- [Instructions to follow]
Of the material below, only the lines from the line containing "yellow square: rotated 10 degrees clockwise" down to the line containing "green star: rotated" belong in the answer, written out exactly.

- [Record excerpts]
**********

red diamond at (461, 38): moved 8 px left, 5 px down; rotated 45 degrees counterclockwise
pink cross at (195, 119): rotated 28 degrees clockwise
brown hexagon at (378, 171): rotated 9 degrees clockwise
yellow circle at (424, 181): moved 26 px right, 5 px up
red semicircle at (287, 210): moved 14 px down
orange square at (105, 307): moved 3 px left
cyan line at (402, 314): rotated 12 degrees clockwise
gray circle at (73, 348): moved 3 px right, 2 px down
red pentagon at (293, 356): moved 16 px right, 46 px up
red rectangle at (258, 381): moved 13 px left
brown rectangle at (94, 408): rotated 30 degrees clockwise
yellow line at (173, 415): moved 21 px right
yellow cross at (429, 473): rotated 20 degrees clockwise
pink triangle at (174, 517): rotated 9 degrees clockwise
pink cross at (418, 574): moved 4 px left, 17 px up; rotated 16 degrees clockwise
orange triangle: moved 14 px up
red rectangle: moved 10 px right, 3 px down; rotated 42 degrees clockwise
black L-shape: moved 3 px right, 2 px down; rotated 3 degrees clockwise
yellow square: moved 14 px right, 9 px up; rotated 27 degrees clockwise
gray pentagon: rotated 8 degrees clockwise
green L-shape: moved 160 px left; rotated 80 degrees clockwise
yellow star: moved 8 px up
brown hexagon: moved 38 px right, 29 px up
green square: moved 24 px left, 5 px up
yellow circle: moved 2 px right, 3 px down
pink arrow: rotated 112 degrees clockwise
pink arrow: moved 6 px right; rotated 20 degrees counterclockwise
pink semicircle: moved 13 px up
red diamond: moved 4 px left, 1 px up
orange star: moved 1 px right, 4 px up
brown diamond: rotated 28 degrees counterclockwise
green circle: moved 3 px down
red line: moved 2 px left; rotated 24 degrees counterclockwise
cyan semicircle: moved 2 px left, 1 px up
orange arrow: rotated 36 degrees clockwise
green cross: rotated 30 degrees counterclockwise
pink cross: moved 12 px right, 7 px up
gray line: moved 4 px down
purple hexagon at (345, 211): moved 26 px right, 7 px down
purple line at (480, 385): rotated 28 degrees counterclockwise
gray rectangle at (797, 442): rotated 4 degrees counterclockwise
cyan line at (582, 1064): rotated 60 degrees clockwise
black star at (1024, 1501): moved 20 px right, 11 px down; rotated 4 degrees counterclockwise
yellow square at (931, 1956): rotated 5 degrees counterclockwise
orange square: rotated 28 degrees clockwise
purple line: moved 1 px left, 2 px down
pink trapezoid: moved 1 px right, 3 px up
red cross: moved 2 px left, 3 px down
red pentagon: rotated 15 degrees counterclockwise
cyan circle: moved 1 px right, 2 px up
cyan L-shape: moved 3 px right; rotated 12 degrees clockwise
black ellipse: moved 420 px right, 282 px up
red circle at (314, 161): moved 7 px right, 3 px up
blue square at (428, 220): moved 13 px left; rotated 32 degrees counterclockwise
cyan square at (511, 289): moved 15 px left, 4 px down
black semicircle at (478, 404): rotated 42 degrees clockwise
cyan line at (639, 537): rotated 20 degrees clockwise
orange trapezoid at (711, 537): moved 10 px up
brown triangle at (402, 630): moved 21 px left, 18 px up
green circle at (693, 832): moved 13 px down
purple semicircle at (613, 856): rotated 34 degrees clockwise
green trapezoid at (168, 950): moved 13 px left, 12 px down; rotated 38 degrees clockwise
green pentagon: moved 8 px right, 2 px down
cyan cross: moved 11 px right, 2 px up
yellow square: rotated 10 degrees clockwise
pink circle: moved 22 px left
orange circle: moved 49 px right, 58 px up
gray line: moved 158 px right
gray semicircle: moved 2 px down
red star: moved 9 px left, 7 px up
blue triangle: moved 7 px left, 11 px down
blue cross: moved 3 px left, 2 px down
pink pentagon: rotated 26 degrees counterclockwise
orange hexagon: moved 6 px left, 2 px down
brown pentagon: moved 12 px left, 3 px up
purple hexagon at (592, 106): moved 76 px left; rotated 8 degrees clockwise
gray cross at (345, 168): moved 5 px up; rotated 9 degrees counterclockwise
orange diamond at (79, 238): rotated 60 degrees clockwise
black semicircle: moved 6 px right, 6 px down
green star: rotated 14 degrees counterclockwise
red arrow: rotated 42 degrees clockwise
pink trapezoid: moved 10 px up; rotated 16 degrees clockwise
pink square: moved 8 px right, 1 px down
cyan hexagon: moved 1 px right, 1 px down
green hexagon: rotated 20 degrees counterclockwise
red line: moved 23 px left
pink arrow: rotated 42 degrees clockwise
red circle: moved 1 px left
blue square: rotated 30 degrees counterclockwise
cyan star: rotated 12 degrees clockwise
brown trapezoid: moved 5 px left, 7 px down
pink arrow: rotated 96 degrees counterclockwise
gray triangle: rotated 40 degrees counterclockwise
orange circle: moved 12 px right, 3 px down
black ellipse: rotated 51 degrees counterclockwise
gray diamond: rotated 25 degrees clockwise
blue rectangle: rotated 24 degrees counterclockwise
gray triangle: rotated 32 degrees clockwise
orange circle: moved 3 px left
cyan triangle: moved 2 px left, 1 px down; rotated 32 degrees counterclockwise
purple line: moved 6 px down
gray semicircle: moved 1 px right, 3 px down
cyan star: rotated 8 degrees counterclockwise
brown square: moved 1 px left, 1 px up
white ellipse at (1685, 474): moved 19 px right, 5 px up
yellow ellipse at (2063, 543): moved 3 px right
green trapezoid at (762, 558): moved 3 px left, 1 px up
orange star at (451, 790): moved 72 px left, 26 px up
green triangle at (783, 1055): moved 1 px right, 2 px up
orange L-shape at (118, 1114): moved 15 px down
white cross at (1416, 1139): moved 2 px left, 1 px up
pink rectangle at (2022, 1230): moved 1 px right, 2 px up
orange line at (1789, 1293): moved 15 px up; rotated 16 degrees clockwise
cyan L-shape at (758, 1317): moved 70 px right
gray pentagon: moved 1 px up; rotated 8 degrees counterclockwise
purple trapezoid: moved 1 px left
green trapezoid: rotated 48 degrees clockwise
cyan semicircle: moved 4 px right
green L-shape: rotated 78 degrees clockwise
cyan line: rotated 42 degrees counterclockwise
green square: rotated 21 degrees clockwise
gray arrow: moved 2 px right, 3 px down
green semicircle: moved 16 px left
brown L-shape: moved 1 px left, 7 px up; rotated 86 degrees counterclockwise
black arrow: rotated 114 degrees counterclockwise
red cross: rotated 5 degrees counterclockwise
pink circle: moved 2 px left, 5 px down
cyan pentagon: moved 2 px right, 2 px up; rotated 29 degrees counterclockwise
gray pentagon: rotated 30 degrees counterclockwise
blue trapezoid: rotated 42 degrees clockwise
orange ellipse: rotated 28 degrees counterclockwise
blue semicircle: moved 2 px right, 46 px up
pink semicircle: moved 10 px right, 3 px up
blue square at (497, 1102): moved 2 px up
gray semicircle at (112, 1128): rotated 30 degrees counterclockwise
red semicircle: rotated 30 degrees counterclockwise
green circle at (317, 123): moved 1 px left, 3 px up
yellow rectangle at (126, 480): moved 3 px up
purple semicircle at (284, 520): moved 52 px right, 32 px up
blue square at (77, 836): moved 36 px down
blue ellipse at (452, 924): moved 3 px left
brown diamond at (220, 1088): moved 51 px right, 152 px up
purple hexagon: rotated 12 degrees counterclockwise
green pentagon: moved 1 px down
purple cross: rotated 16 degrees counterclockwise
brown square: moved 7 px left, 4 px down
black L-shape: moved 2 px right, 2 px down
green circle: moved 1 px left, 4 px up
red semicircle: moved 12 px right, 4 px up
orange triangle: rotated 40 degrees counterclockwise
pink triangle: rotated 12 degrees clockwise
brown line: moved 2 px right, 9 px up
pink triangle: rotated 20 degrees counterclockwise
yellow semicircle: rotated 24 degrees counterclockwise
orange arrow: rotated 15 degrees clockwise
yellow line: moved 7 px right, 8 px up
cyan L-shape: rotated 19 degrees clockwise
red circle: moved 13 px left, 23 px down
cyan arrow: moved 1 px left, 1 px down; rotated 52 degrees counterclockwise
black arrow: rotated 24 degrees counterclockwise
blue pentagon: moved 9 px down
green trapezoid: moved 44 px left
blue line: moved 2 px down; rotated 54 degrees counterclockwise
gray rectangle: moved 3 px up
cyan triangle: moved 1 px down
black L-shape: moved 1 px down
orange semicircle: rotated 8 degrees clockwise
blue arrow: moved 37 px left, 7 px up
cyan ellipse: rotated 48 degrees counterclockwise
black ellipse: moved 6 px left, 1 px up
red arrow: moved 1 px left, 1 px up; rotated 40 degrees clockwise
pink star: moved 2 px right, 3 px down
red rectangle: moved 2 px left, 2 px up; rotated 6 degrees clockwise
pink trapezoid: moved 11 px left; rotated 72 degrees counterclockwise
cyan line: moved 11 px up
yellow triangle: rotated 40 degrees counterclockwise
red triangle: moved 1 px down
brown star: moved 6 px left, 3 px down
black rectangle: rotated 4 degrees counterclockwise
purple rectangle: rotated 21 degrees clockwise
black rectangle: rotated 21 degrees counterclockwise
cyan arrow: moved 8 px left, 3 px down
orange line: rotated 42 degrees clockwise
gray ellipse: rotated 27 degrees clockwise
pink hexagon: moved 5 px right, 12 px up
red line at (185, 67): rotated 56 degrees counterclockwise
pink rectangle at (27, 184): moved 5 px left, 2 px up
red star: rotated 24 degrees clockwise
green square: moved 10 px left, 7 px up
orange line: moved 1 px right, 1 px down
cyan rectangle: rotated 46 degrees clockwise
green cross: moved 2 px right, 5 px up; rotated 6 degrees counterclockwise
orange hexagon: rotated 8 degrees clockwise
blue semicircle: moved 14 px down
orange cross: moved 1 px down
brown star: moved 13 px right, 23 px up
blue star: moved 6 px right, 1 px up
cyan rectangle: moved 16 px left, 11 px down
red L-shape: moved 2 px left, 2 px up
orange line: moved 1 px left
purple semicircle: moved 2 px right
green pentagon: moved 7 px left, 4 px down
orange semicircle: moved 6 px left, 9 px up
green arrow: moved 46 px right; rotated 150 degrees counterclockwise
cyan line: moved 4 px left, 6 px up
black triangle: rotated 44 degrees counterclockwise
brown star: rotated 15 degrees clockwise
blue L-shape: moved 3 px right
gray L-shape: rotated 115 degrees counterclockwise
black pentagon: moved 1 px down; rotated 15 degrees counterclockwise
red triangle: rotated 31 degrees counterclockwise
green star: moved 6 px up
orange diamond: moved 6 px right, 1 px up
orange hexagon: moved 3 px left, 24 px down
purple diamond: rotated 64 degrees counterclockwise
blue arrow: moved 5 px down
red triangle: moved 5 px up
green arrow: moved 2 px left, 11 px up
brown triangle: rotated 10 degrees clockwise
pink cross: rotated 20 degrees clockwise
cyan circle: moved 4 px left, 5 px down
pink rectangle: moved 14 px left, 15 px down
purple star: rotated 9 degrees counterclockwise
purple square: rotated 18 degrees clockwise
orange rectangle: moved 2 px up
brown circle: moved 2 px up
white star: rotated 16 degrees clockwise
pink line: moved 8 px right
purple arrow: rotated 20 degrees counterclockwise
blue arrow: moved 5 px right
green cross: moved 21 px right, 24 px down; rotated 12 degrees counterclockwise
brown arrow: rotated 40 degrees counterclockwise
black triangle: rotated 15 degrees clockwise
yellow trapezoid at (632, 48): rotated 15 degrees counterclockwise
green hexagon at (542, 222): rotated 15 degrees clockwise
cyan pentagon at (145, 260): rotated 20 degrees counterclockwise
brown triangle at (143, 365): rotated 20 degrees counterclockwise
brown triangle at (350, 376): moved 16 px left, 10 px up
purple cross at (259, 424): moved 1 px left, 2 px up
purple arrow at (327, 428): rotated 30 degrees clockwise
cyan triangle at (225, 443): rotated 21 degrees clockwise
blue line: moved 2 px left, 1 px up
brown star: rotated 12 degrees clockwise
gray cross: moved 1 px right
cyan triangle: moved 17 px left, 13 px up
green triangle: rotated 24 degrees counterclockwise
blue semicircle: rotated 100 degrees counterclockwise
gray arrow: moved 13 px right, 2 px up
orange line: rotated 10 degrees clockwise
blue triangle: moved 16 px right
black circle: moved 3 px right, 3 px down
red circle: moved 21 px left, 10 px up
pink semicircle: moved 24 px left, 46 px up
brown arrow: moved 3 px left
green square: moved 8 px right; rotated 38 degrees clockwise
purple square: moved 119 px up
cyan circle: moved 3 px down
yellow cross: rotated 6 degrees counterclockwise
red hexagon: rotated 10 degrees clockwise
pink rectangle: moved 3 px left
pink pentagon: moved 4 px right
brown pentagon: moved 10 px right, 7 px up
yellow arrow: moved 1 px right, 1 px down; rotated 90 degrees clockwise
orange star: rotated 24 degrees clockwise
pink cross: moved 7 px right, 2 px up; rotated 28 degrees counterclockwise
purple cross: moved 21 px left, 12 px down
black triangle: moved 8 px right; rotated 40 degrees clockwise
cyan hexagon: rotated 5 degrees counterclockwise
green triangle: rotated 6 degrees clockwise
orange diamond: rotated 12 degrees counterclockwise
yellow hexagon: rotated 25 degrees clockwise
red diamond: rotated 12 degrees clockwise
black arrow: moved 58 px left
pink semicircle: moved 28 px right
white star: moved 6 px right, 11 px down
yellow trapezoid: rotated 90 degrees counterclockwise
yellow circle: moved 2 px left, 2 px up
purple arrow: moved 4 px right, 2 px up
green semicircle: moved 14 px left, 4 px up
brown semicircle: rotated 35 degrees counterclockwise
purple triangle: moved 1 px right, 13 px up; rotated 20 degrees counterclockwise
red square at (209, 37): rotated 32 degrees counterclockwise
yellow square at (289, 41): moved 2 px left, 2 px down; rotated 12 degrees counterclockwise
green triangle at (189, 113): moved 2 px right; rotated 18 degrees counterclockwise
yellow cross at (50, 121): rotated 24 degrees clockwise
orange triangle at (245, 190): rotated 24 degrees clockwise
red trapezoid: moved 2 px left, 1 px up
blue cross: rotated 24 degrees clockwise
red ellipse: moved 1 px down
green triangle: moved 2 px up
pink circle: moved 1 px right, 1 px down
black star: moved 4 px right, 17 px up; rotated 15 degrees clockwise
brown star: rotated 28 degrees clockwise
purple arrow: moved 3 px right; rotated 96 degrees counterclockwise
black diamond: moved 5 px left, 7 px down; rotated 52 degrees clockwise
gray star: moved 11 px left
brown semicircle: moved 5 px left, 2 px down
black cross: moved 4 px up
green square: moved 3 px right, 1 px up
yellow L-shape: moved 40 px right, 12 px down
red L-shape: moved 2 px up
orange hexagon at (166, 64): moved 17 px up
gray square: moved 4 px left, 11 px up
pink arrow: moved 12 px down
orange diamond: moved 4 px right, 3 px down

**********

- [Response for this exercise]
yellow square: rotated 10 degrees clockwise
pink circle: moved 22 px left
orange circle: moved 49 px right, 58 px up
gray line: moved 158 px right
gray semicircle: moved 2 px down
red star: moved 9 px left, 7 px up
blue triangle: moved 7 px left, 11 px down
blue cross: moved 3 px left, 2 px down
pink pentagon: rotated 26 degrees counterclockwise
orange hexagon: moved 6 px left, 2 px down
brown pentagon: moved 12 px left, 3 px up
purple hexagon at (592, 106): moved 76 px left; rotated 8 degrees clockwise
gray cross at (345, 168): moved 5 px up; rotated 9 degrees counterclockwise
orange diamond at (79, 238): rotated 60 degrees clockwise
black semicircle: moved 6 px right, 6 px down
green star: rotated 14 degrees counterclockwise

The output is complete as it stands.